• **Material for this task**
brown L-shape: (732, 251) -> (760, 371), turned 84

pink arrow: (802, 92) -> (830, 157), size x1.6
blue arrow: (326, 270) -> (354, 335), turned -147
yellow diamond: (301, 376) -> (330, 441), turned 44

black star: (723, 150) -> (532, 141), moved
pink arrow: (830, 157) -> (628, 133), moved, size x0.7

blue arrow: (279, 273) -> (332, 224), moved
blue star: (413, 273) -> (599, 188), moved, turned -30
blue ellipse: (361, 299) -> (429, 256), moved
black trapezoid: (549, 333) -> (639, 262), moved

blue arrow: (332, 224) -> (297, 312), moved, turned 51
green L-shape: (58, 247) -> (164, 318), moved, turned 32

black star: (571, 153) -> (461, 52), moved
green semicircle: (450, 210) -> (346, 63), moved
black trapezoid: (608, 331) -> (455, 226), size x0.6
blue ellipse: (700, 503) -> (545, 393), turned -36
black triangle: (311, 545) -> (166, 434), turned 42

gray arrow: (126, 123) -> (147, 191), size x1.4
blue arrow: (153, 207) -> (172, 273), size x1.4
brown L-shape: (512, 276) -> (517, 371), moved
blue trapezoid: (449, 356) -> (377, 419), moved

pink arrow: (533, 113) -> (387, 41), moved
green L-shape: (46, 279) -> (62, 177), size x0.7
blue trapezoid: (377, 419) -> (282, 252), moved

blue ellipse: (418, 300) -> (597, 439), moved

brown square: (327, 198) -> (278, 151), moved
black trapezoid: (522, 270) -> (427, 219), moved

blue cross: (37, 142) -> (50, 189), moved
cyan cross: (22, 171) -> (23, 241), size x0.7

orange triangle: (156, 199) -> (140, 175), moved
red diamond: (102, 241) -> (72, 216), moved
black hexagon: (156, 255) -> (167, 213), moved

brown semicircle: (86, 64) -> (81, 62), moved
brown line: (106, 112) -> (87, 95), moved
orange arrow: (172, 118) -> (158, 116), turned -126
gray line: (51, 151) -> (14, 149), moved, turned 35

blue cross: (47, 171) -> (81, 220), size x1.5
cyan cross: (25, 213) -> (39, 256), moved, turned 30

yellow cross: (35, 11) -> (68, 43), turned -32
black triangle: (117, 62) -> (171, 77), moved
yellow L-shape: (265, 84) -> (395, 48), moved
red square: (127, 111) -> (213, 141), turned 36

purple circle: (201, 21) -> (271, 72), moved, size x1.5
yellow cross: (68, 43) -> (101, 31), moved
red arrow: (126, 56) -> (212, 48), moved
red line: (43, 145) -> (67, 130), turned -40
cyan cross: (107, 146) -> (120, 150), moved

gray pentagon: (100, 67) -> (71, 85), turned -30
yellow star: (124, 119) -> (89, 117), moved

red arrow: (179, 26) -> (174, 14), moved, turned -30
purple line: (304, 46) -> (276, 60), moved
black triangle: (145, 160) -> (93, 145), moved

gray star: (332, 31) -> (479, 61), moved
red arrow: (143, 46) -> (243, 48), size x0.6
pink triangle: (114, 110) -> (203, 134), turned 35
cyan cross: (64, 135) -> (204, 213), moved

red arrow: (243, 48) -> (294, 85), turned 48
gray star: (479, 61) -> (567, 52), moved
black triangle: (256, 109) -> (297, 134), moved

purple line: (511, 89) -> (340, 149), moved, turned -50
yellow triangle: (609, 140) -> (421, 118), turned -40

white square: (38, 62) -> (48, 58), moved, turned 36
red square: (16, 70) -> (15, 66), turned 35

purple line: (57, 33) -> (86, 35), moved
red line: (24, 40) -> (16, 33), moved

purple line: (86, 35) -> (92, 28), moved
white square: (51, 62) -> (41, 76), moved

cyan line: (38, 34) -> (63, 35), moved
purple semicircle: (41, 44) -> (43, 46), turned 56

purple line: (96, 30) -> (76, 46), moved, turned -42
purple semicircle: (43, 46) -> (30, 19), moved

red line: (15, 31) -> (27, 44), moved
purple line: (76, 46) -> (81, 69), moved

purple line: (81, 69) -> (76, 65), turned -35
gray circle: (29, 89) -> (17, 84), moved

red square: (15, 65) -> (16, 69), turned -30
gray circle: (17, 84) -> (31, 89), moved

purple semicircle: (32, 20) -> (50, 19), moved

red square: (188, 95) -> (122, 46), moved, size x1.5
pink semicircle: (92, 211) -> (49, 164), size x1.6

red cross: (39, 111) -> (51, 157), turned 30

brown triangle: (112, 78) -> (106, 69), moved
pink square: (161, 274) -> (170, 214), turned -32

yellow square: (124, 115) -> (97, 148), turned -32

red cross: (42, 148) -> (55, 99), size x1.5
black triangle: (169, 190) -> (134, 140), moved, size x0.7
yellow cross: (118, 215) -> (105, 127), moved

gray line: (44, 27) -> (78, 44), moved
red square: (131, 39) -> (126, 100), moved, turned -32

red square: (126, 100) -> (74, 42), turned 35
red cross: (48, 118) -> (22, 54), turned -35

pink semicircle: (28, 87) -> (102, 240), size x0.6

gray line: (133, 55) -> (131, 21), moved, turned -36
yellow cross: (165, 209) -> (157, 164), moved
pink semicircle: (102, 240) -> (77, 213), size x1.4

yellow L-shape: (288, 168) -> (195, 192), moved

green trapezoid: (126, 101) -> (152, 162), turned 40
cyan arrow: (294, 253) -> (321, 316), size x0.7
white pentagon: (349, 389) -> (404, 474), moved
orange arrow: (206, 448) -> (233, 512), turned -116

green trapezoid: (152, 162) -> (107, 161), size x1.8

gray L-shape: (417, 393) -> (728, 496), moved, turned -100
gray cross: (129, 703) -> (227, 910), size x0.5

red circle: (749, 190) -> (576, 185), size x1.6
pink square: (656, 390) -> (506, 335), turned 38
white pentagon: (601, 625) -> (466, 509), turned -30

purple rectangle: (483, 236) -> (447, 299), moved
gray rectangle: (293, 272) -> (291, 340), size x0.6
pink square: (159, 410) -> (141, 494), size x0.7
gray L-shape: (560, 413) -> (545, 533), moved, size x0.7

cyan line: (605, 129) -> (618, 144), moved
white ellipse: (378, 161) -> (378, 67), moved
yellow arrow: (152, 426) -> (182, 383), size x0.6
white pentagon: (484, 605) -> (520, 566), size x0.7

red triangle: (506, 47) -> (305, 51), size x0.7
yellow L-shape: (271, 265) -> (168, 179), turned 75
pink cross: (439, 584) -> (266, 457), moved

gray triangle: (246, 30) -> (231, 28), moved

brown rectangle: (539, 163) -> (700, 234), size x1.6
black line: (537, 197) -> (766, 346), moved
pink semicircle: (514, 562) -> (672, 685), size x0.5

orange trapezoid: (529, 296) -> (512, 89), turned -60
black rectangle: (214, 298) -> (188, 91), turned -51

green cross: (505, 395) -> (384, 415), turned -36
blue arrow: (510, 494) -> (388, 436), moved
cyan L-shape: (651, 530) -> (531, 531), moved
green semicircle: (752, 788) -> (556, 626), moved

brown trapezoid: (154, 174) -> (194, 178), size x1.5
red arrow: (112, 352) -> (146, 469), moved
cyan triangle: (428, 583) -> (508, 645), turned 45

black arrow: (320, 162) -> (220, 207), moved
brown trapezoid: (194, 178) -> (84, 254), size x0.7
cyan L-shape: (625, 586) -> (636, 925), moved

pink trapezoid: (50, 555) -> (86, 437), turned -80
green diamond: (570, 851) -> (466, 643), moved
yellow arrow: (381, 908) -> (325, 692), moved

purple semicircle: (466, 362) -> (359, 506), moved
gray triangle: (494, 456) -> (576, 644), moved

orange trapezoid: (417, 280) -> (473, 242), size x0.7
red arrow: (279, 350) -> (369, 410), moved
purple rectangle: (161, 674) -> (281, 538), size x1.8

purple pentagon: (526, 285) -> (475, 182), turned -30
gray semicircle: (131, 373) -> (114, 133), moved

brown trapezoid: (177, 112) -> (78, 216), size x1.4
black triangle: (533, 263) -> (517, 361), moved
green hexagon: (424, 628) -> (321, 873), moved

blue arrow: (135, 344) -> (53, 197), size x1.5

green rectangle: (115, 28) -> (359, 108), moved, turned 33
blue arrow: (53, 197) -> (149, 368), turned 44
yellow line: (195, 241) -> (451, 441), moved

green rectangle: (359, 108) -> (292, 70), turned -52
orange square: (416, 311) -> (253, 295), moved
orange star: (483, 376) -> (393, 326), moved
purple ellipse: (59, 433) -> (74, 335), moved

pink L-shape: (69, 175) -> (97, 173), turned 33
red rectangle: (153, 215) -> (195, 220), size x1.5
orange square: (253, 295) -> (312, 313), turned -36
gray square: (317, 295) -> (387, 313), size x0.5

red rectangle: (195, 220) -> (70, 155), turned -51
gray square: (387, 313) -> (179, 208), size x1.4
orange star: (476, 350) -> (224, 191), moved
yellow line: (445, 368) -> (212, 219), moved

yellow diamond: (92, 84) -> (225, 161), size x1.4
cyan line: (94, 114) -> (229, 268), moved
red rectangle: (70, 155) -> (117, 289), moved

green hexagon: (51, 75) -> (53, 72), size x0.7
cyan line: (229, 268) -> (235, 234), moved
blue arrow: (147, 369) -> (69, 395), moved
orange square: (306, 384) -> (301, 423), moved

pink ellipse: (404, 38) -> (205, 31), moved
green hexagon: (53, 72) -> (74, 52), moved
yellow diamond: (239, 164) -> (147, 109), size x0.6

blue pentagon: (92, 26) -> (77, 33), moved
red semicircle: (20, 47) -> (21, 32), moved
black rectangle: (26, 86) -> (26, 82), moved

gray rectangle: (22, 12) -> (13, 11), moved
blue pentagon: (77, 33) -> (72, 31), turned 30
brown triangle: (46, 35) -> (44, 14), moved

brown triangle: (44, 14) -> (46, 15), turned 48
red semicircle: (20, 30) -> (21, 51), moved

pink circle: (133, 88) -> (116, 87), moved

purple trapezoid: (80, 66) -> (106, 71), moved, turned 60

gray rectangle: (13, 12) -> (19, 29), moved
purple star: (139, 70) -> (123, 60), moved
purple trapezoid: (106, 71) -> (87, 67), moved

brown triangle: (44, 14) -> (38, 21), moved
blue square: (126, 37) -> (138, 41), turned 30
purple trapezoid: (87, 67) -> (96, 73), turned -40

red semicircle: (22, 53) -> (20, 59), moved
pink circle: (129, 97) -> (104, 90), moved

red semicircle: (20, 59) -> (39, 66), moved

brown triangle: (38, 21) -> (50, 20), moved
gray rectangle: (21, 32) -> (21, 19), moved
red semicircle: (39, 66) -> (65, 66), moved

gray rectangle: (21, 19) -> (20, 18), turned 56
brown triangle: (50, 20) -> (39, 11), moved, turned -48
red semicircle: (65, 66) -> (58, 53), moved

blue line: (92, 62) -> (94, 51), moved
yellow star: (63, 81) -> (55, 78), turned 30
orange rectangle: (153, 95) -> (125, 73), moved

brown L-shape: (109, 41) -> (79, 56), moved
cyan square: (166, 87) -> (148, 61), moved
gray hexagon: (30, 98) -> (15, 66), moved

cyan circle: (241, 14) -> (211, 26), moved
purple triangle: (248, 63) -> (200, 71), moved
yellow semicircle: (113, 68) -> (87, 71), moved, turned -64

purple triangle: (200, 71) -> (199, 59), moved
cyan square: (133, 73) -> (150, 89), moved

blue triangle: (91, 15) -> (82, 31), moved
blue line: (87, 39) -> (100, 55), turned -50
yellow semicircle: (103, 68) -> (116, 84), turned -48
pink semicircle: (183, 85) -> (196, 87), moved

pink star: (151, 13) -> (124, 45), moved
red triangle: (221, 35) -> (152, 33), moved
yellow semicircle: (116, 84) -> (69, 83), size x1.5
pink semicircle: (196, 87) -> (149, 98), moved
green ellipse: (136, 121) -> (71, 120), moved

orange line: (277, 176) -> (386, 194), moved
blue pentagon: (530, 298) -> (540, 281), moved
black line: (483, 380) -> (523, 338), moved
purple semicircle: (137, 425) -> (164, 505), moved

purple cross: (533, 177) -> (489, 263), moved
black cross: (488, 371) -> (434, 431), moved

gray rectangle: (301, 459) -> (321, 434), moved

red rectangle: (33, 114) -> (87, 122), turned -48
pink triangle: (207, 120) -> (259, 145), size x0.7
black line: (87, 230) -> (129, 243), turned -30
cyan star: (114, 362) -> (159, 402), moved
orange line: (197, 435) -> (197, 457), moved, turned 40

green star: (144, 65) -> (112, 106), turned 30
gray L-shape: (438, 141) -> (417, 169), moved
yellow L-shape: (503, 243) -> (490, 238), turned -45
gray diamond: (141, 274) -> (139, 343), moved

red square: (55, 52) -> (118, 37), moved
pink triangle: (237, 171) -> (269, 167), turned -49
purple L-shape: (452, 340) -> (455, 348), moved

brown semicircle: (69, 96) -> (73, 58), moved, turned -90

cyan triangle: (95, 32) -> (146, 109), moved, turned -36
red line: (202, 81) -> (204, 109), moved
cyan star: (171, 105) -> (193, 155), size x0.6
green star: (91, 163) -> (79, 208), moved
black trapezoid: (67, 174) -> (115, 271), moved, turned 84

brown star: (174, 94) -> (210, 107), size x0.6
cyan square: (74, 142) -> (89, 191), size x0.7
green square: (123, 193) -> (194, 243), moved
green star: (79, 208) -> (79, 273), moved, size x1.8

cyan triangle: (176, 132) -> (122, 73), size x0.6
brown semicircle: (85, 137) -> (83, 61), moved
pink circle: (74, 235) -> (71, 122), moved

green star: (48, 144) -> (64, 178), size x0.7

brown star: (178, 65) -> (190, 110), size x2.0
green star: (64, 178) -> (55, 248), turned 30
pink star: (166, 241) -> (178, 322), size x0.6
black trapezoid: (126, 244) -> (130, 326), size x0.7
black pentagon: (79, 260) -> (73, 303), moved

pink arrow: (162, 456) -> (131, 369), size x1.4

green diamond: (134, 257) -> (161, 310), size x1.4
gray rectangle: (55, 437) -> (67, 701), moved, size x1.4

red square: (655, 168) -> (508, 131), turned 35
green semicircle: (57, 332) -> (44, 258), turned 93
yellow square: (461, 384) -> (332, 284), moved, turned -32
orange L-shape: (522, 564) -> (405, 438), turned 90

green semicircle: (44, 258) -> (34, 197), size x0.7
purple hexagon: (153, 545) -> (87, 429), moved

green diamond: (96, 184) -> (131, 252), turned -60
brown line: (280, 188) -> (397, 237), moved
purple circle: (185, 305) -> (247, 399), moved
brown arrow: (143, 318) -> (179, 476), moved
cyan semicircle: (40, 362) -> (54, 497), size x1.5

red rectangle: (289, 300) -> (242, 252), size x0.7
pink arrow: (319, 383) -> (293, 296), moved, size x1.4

• **Your task**
Read the entries and pick out all lines that include the word "ellipse".

• **Exercise solution**
blue ellipse: (361, 299) -> (429, 256), moved
blue ellipse: (700, 503) -> (545, 393), turned -36
blue ellipse: (418, 300) -> (597, 439), moved
white ellipse: (378, 161) -> (378, 67), moved
purple ellipse: (59, 433) -> (74, 335), moved
pink ellipse: (404, 38) -> (205, 31), moved
green ellipse: (136, 121) -> (71, 120), moved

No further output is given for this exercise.